TASK GOAL
Nothing but the lines from the one containing "IC1 pin GP2: none -> n10" through the end of the entries below should be set down, each exactly as written.

DATA EXTRACT
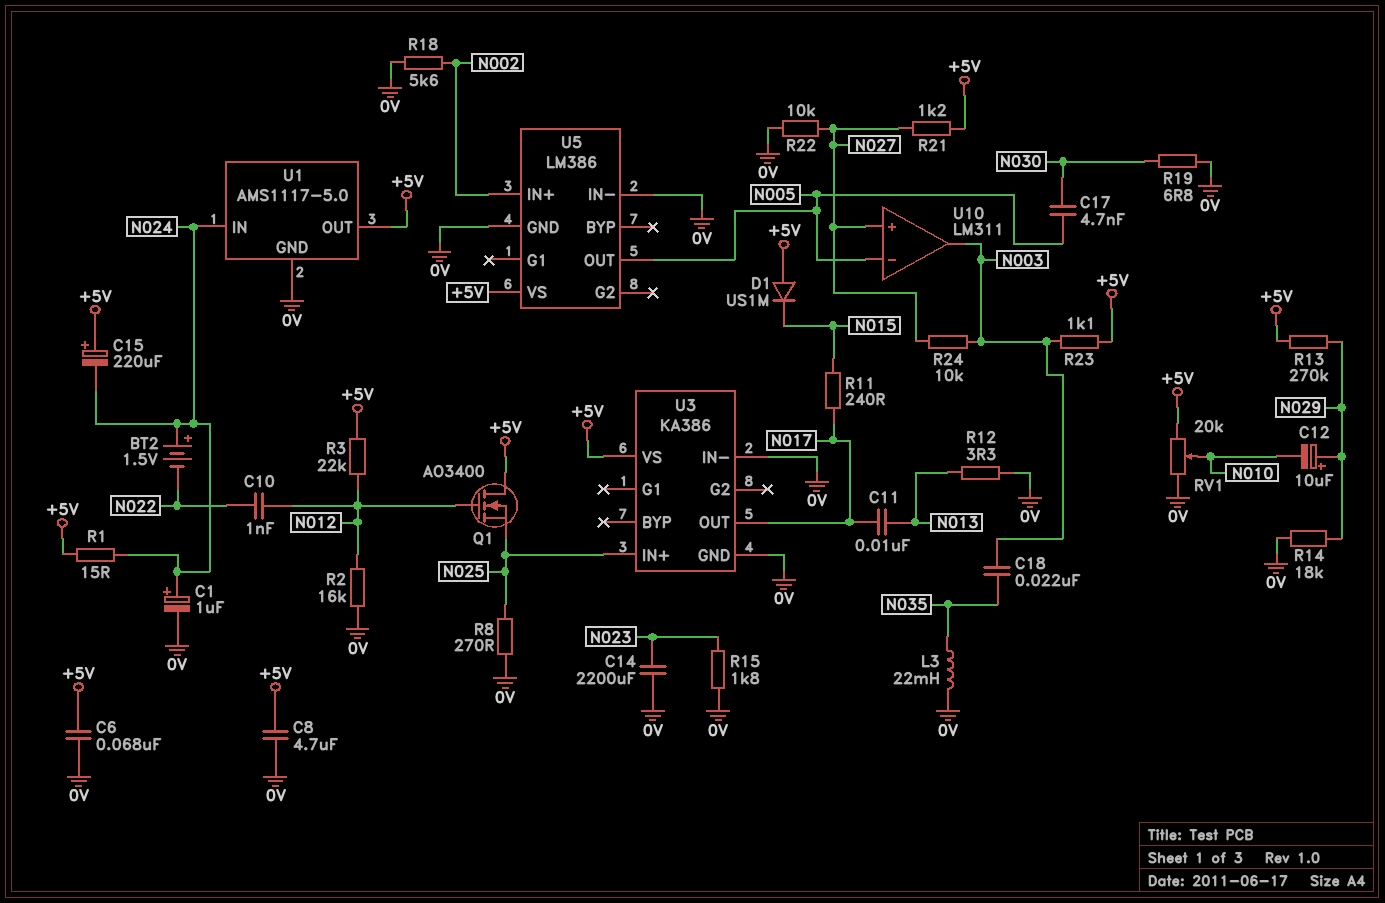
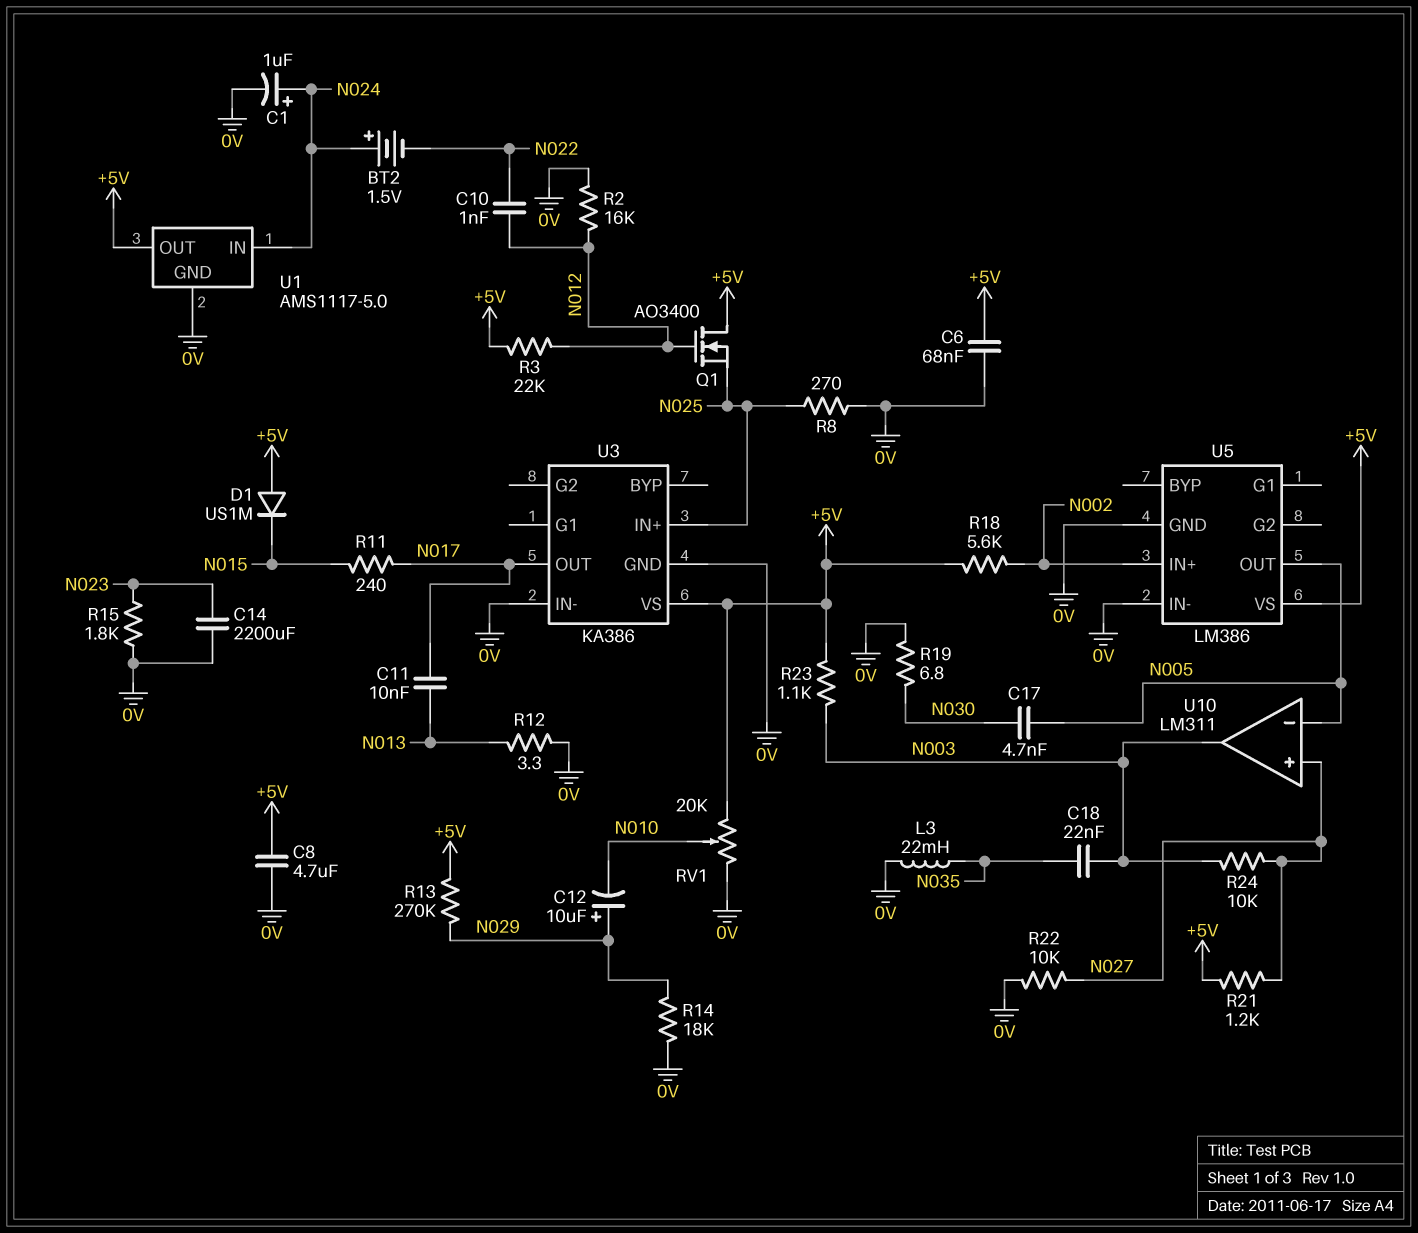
C15: 220uF (plus +5V, minus N024) -> none
R1: 15 (+5V, N024) -> none
R18: 5.6k (0V, N002) -> 5.6k (+5V, N002)

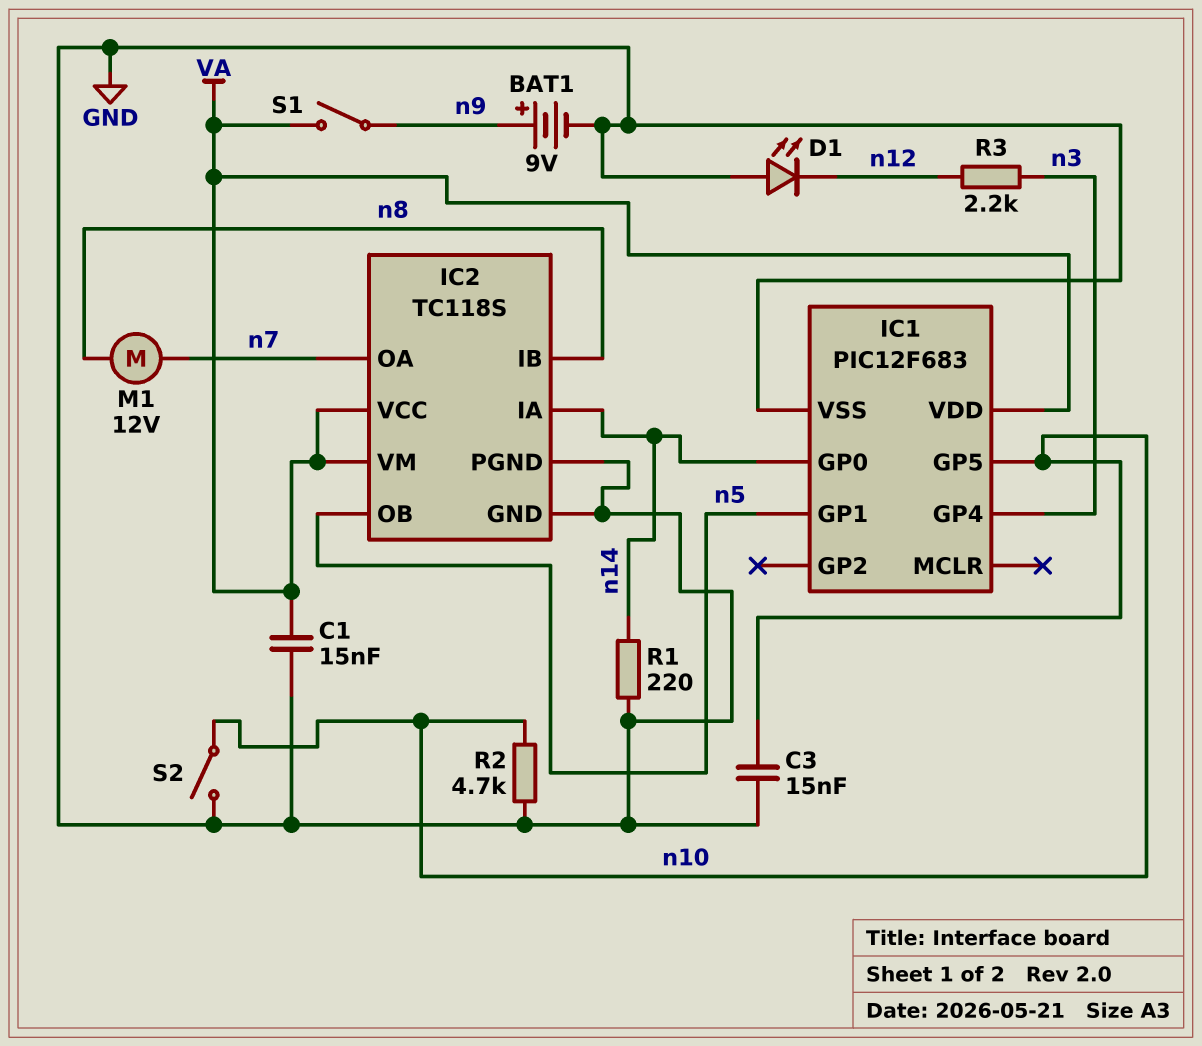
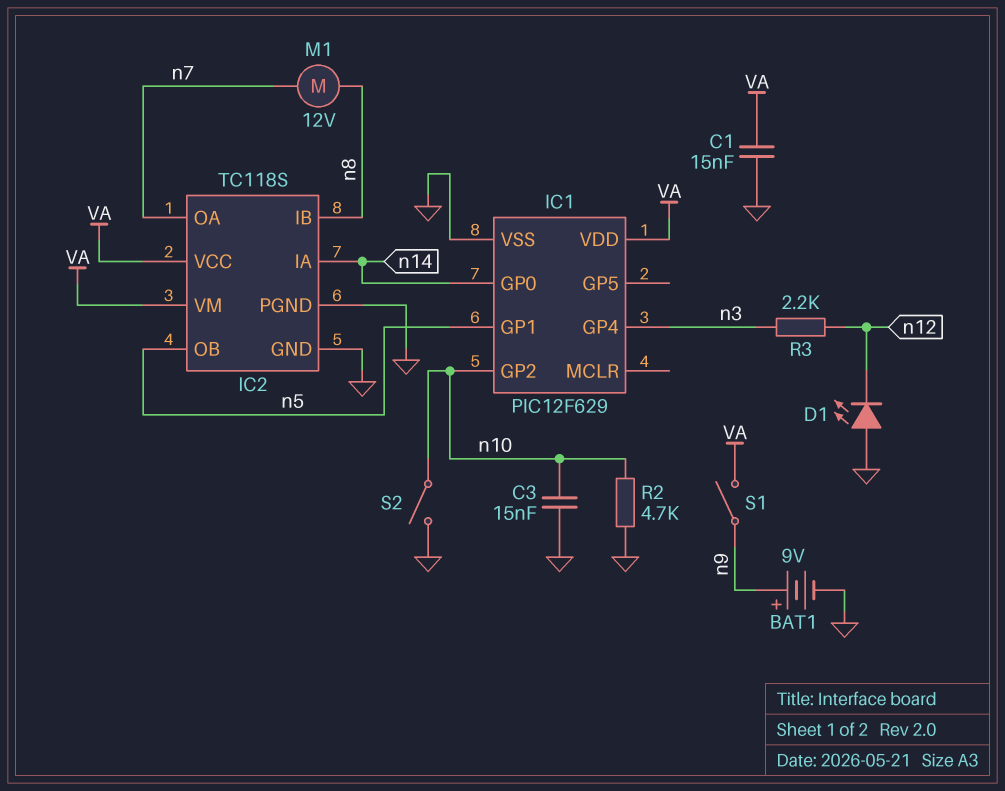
IC1: PIC12F683 -> PIC12F629
IC1 pin GP2: none -> n10
IC1 pin GP5: n10 -> none
R1: 220 (GND, n14) -> none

ANSWER BOX
IC1 pin GP2: none -> n10
IC1 pin GP5: n10 -> none
R1: 220 (GND, n14) -> none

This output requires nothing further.